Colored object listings
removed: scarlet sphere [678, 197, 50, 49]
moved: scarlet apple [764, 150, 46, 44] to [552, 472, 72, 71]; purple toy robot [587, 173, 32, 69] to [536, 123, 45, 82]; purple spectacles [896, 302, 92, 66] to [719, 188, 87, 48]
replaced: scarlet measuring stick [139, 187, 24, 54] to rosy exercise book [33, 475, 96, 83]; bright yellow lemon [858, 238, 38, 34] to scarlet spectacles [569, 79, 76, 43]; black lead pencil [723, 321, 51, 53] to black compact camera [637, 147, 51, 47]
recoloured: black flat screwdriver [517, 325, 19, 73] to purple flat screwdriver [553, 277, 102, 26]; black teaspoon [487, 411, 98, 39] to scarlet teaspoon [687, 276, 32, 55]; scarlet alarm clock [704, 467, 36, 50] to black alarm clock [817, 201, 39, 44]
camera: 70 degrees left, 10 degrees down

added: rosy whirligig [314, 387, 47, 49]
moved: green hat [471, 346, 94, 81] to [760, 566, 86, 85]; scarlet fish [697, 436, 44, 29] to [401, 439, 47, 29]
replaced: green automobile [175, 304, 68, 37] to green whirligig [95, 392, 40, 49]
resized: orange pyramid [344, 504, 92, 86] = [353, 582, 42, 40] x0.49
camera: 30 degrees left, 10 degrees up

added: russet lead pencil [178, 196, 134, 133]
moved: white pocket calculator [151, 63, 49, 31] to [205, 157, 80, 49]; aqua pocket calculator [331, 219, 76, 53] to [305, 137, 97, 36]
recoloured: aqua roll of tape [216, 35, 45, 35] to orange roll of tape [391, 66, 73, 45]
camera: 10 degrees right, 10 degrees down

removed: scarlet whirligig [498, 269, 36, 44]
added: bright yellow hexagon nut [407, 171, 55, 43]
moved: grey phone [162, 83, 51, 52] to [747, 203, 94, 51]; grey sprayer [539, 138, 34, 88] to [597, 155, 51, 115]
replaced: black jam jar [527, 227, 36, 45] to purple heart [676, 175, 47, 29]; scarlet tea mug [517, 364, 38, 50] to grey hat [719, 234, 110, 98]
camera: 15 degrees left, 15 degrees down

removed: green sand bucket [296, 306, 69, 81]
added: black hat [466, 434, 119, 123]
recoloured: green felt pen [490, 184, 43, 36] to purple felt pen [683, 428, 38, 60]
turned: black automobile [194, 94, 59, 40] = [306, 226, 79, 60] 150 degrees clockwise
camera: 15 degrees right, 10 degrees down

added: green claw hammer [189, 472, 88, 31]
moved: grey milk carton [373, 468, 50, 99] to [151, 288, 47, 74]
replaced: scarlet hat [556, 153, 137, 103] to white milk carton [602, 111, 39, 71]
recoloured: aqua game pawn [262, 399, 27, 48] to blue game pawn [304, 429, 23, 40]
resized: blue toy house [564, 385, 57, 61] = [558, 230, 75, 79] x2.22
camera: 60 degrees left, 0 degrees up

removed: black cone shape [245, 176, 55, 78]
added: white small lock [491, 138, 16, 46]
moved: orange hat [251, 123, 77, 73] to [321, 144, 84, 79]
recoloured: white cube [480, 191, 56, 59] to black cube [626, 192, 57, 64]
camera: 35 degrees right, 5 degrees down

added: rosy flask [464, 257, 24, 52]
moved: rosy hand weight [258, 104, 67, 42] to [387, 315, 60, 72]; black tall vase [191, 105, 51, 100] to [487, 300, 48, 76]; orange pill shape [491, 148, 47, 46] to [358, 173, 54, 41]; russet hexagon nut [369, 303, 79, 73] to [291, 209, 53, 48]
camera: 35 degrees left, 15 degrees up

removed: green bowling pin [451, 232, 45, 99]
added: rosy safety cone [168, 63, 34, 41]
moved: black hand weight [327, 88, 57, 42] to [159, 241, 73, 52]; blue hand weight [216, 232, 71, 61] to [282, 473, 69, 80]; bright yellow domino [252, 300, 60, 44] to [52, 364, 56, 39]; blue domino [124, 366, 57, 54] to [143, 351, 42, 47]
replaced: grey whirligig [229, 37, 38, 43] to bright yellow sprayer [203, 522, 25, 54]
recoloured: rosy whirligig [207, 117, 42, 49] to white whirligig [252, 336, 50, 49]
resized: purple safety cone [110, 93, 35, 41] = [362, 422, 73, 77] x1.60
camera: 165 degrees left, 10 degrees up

WHAT TO PRODUCE. Output, from the data above, the lines from the line with "replaced: scarlet measuring" to the line with "recoloured: black flat" exactly as they stand, both ends included and nothing else.

WRITTEN REPLY.
replaced: scarlet measuring stick [139, 187, 24, 54] to rosy exercise book [33, 475, 96, 83]; bright yellow lemon [858, 238, 38, 34] to scarlet spectacles [569, 79, 76, 43]; black lead pencil [723, 321, 51, 53] to black compact camera [637, 147, 51, 47]
recoloured: black flat screwdriver [517, 325, 19, 73] to purple flat screwdriver [553, 277, 102, 26]; black teaspoon [487, 411, 98, 39] to scarlet teaspoon [687, 276, 32, 55]; scarlet alarm clock [704, 467, 36, 50] to black alarm clock [817, 201, 39, 44]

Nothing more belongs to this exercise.